[HOW TO COMPLETE THIS TASK] For the data below, tally how many lines contain "NAND" and answer only with that tally.

(Version comparison data)

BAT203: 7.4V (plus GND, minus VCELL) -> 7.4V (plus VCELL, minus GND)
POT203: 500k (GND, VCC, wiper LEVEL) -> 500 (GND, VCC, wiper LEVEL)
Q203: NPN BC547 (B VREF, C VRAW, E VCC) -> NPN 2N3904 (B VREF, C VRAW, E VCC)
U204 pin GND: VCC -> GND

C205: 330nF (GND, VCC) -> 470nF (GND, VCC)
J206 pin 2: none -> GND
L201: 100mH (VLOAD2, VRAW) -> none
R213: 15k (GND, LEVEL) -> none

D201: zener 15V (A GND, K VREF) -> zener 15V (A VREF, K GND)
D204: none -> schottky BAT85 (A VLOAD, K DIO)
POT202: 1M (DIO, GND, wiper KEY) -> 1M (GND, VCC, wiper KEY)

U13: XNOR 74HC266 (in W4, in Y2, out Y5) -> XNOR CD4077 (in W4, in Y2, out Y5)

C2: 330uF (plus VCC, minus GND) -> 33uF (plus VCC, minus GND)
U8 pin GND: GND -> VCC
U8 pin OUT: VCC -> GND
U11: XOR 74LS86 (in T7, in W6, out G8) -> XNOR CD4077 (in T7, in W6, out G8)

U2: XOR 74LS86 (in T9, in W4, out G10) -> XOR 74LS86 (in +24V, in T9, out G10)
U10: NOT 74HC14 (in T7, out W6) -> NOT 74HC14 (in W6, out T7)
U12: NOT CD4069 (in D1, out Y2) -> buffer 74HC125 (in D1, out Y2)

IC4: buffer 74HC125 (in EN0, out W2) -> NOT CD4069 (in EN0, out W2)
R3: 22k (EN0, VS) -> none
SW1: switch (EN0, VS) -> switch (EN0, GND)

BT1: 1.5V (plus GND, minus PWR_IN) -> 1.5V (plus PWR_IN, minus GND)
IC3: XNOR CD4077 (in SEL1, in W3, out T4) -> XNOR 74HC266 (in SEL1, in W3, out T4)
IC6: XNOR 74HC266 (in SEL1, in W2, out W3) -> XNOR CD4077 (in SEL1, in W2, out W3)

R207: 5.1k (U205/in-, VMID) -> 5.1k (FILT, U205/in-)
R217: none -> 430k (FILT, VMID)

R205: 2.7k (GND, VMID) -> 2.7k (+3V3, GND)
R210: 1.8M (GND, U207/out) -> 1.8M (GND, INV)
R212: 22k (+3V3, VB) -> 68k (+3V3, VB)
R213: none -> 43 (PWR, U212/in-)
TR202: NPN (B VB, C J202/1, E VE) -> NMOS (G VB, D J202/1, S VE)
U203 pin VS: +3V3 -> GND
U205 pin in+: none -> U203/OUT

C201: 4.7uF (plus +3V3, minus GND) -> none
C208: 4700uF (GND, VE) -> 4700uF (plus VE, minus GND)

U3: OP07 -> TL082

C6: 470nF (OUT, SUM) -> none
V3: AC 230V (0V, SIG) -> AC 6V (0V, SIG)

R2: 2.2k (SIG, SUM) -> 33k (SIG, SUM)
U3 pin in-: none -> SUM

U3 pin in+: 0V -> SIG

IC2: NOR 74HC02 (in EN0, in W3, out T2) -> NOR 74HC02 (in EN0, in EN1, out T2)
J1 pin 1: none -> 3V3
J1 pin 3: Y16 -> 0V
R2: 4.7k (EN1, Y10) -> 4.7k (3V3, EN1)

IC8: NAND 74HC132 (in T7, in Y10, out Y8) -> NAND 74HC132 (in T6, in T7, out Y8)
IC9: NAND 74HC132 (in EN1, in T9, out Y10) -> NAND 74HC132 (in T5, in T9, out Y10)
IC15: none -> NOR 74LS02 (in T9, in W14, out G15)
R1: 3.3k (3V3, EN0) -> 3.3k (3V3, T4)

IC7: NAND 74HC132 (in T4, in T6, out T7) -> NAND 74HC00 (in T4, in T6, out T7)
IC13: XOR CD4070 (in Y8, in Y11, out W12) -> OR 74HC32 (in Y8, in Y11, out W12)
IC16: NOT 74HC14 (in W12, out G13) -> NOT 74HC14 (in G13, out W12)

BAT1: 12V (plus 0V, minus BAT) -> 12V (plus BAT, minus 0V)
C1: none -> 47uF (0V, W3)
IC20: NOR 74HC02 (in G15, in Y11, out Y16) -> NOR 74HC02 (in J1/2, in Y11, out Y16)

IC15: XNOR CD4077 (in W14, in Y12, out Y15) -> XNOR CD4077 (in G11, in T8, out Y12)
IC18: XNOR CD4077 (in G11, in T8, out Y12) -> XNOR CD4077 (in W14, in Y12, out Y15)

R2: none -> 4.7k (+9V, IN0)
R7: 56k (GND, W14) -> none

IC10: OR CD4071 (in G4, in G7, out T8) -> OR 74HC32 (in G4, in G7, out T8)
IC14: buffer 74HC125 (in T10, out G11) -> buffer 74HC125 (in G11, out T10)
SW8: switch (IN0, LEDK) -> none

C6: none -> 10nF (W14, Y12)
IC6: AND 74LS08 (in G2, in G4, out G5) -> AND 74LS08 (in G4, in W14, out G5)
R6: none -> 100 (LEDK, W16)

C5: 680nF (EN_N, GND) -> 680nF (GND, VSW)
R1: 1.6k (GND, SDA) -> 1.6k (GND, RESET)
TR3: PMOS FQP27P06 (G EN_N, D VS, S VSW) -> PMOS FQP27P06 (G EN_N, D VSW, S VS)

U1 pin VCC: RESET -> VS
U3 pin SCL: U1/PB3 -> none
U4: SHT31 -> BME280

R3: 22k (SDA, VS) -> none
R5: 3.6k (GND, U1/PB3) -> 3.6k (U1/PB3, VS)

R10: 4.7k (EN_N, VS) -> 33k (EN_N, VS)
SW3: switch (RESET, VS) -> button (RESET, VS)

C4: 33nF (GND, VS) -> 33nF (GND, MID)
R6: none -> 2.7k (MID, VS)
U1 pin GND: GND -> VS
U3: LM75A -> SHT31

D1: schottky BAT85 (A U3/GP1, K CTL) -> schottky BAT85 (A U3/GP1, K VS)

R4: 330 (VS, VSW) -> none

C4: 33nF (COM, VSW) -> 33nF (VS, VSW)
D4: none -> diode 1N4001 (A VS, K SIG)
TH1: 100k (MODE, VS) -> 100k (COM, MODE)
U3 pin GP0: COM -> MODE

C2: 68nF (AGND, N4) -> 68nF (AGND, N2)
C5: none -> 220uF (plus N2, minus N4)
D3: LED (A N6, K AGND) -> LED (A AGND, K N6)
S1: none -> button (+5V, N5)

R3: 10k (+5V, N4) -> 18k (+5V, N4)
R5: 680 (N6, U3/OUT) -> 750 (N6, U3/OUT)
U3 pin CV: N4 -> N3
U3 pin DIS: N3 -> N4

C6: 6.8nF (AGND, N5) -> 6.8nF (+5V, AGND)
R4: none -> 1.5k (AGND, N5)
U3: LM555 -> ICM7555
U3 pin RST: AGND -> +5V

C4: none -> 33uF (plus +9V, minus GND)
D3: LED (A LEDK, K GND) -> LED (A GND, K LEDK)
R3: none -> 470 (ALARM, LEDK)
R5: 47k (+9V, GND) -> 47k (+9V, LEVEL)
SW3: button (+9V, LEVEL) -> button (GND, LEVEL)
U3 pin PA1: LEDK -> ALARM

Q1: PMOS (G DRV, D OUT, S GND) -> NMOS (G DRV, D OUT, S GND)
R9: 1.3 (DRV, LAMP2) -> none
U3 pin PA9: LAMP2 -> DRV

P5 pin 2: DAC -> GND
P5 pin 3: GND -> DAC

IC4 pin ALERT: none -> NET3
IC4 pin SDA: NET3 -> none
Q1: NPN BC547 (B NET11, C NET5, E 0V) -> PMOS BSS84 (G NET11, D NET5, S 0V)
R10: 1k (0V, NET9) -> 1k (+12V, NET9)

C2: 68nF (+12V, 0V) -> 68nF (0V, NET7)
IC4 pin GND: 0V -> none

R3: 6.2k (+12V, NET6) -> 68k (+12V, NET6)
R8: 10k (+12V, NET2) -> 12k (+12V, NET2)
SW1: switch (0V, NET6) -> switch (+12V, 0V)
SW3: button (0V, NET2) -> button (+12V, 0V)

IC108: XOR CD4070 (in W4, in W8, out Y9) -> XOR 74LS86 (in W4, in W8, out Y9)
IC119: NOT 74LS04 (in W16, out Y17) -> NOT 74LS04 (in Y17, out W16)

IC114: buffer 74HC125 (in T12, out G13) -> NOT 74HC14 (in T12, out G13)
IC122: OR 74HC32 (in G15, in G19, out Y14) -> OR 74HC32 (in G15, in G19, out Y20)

[TASK SOLUTION] 3